> _WHAT YOU SHOULD DO_: Copy the records below exactly, omitting any pictures they contain.

> _RECORD SET_:

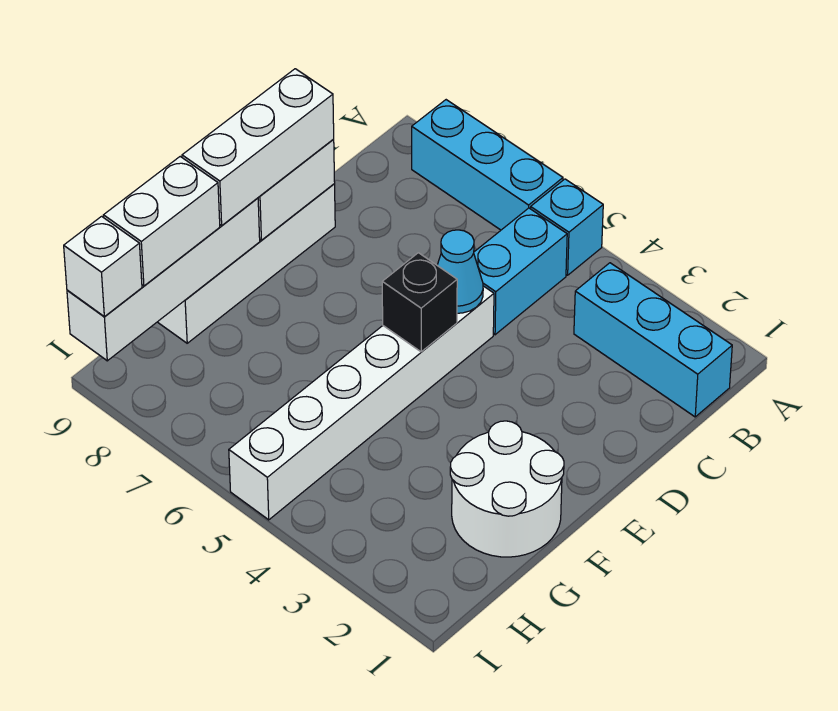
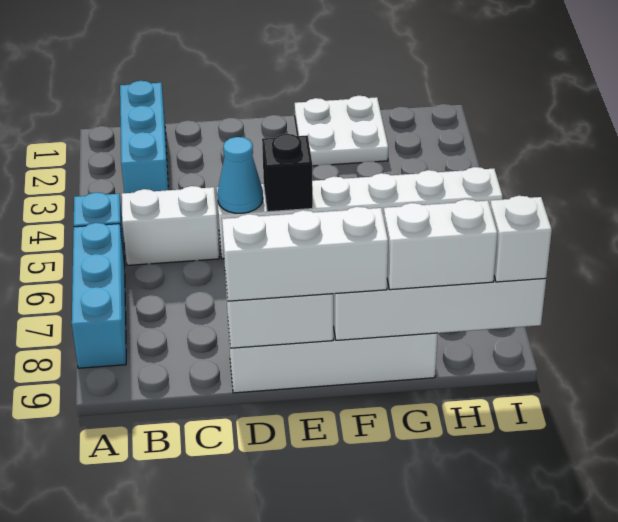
cyan brick B5:C5 level 1 -> white brick B5:C5 level 1
white round brick F1:G2 level 1 -> white plate F1:G2 level 1

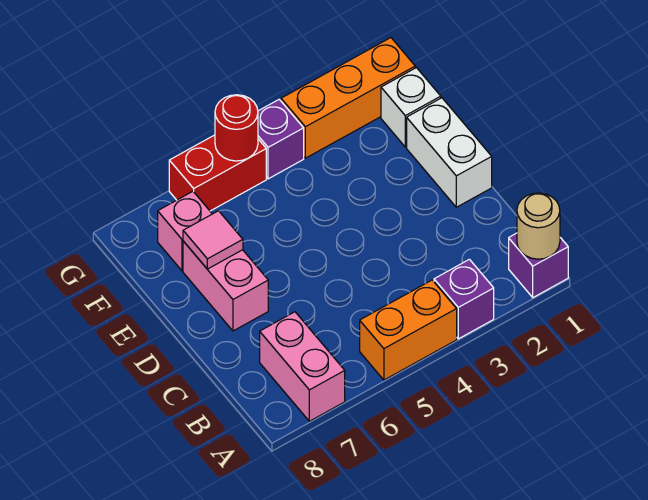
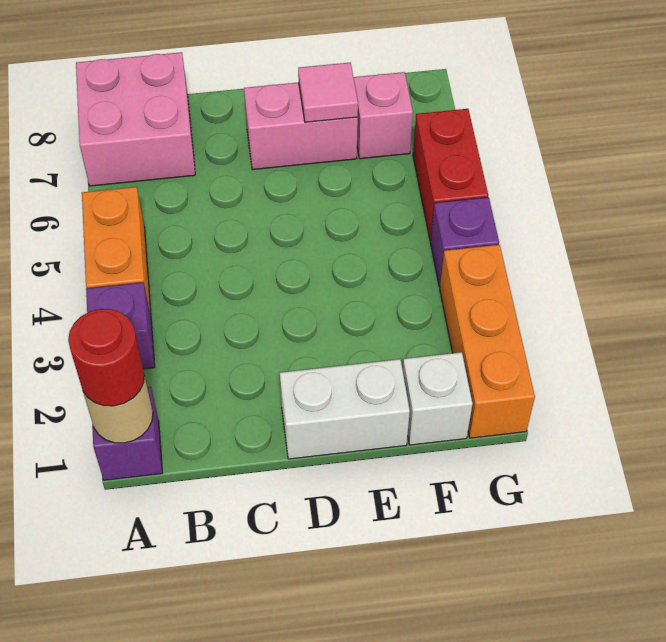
pink brick A7:B7 level 1 -> pink brick A7:B8 level 1
red round brick G5 level 2 -> red round brick A1 level 3

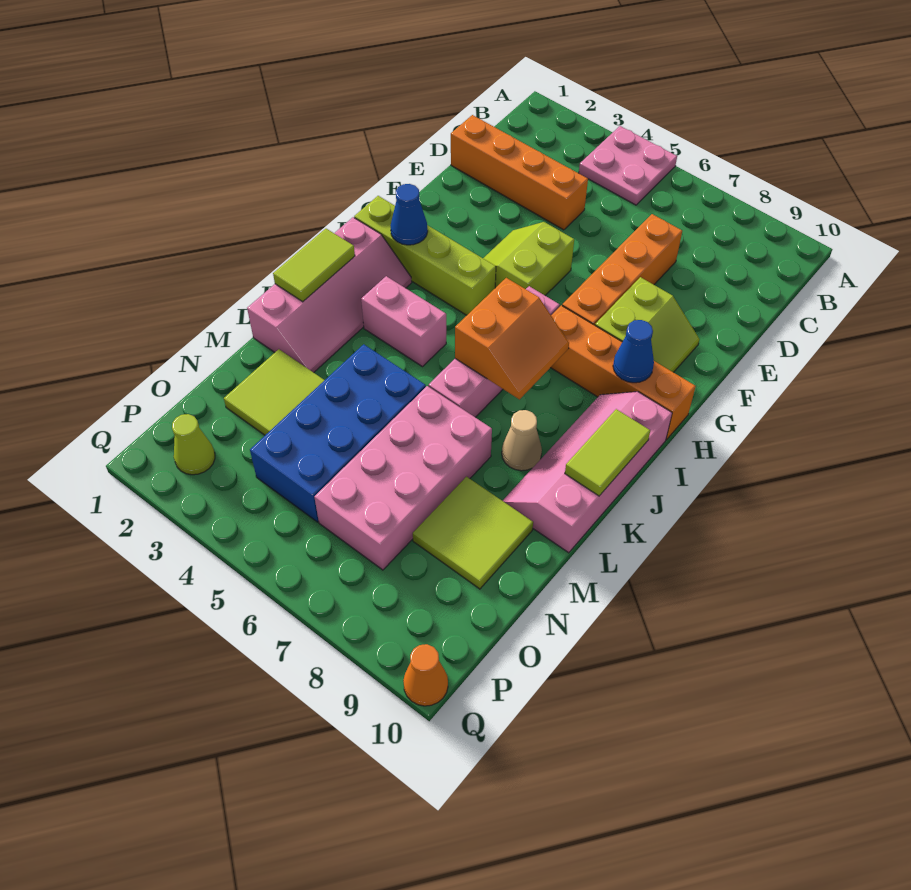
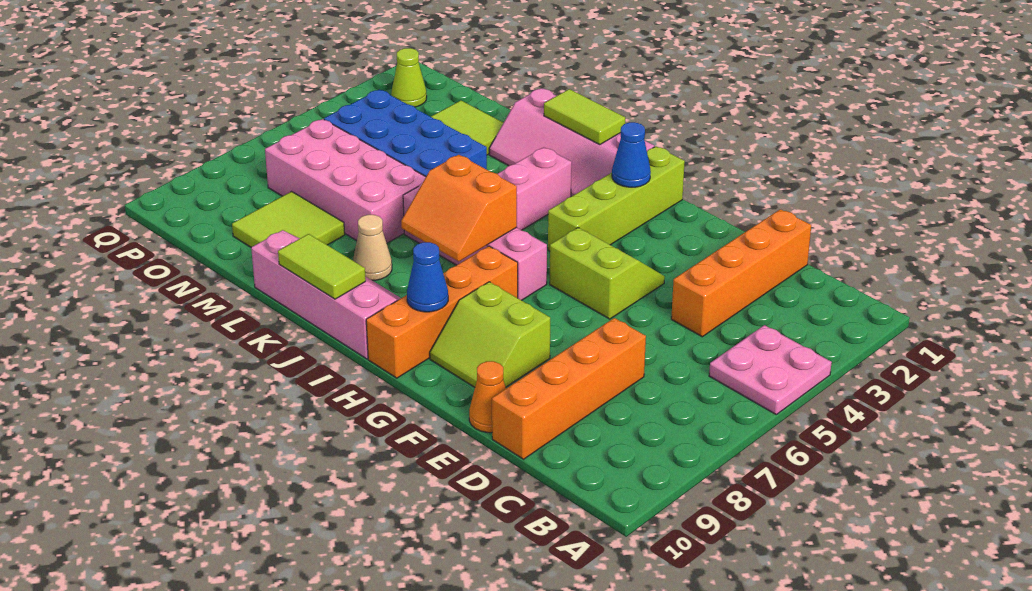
orange brick D7:G7 level 1 -> orange brick D7:D10 level 1
orange cone Q10 level 1 -> orange cone E10 level 1

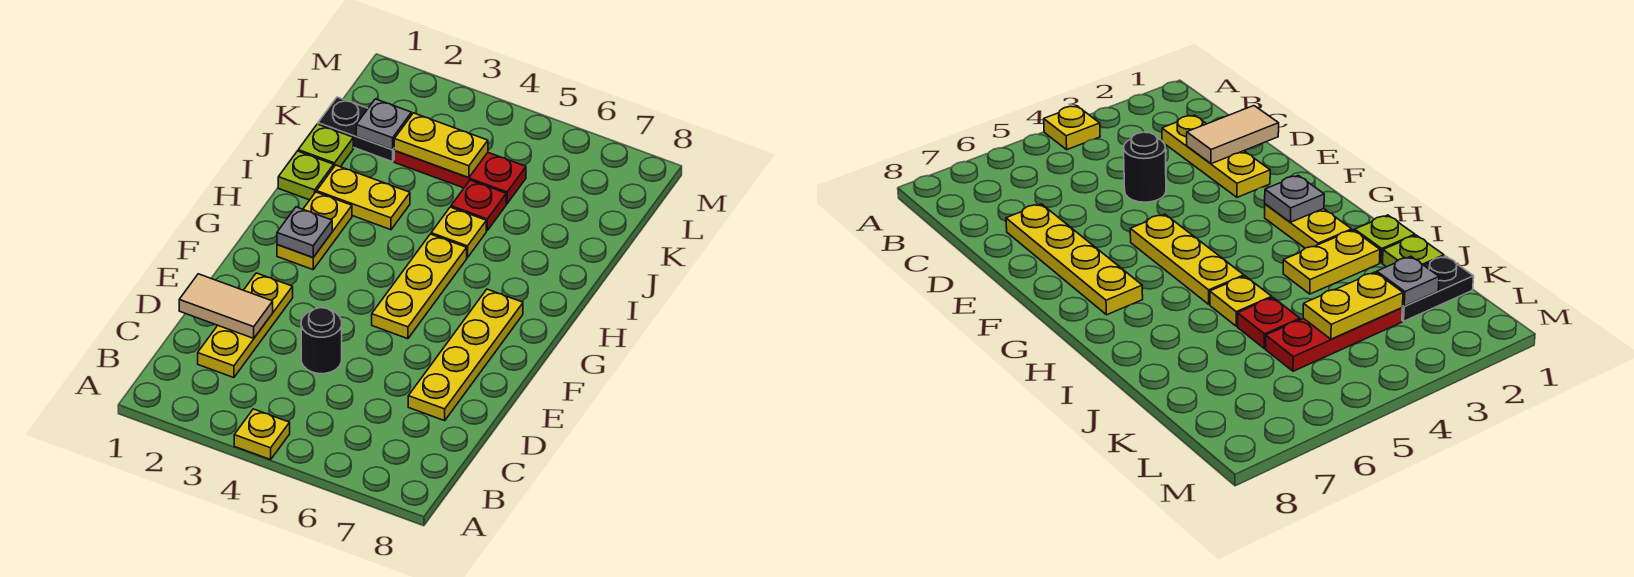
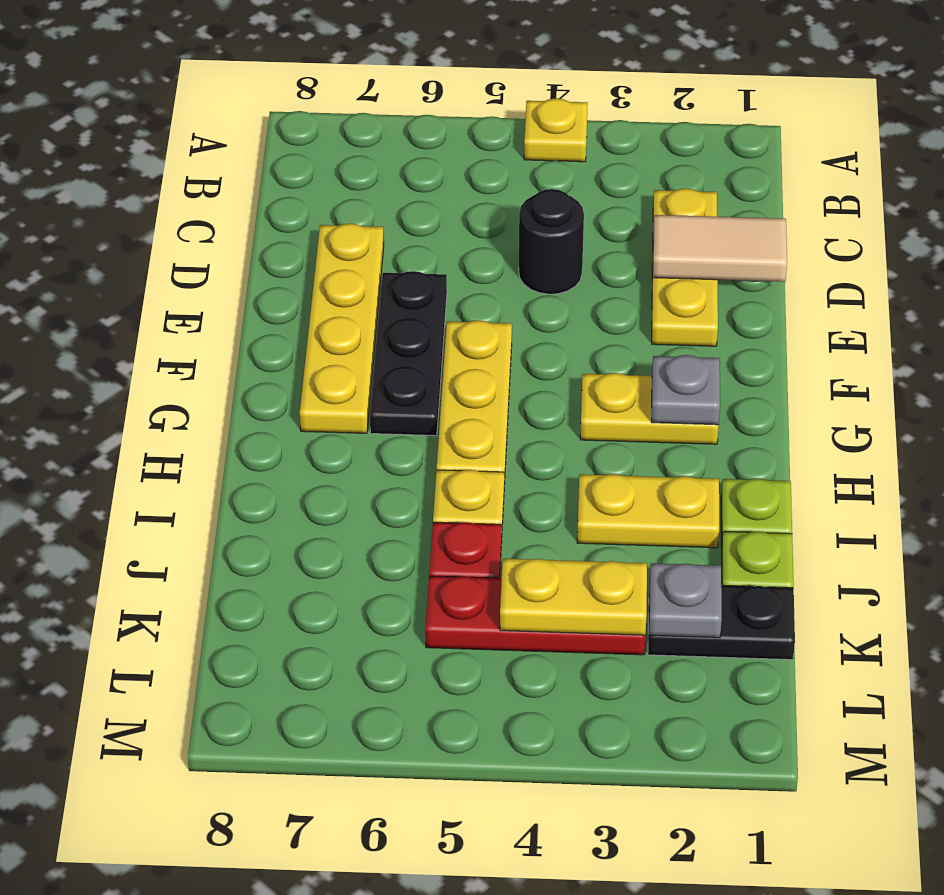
none -> black plate E6:G6 level 1
yellow plate G2:H2 level 1 -> yellow plate G2:G3 level 1

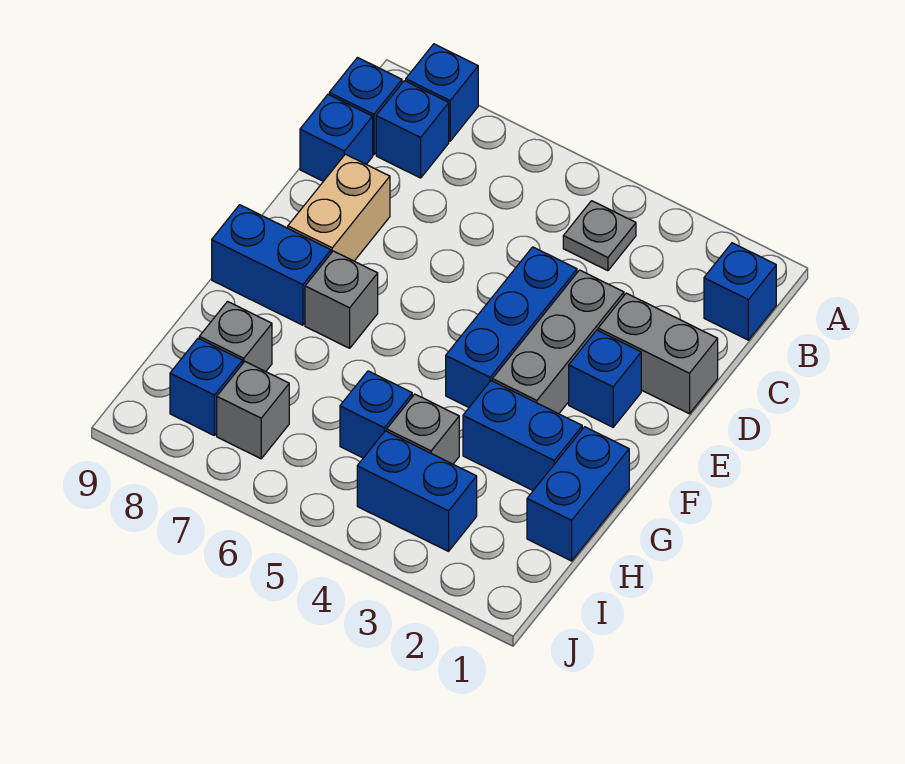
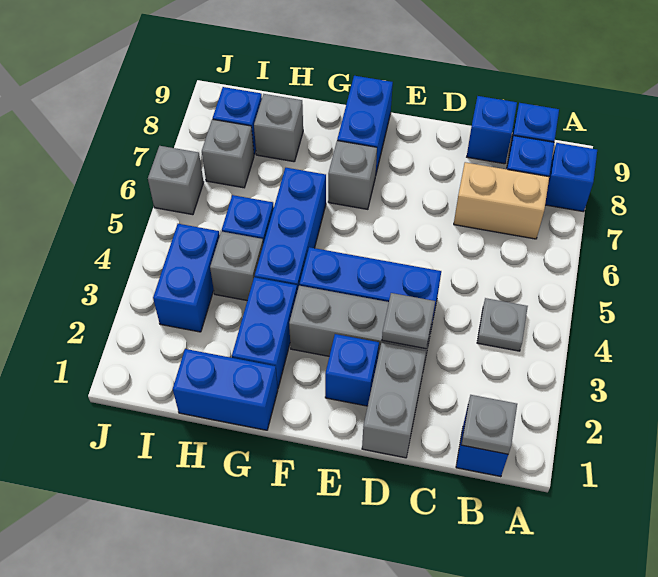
none -> grey plate B1 level 2
none -> grey plate D3 level 2
tan brick D8:E8 level 1 -> tan brick B7:C7 level 1
none -> blue brick G4:G6 level 1
none -> grey brick J6 level 1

> _SOLUTION TO THE EXERCISE_:
cyan brick B5:C5 level 1 -> white brick B5:C5 level 1
white round brick F1:G2 level 1 -> white plate F1:G2 level 1

pink brick A7:B7 level 1 -> pink brick A7:B8 level 1
red round brick G5 level 2 -> red round brick A1 level 3

orange brick D7:G7 level 1 -> orange brick D7:D10 level 1
orange cone Q10 level 1 -> orange cone E10 level 1

none -> black plate E6:G6 level 1
yellow plate G2:H2 level 1 -> yellow plate G2:G3 level 1

none -> grey plate B1 level 2
none -> grey plate D3 level 2
tan brick D8:E8 level 1 -> tan brick B7:C7 level 1
none -> blue brick G4:G6 level 1
none -> grey brick J6 level 1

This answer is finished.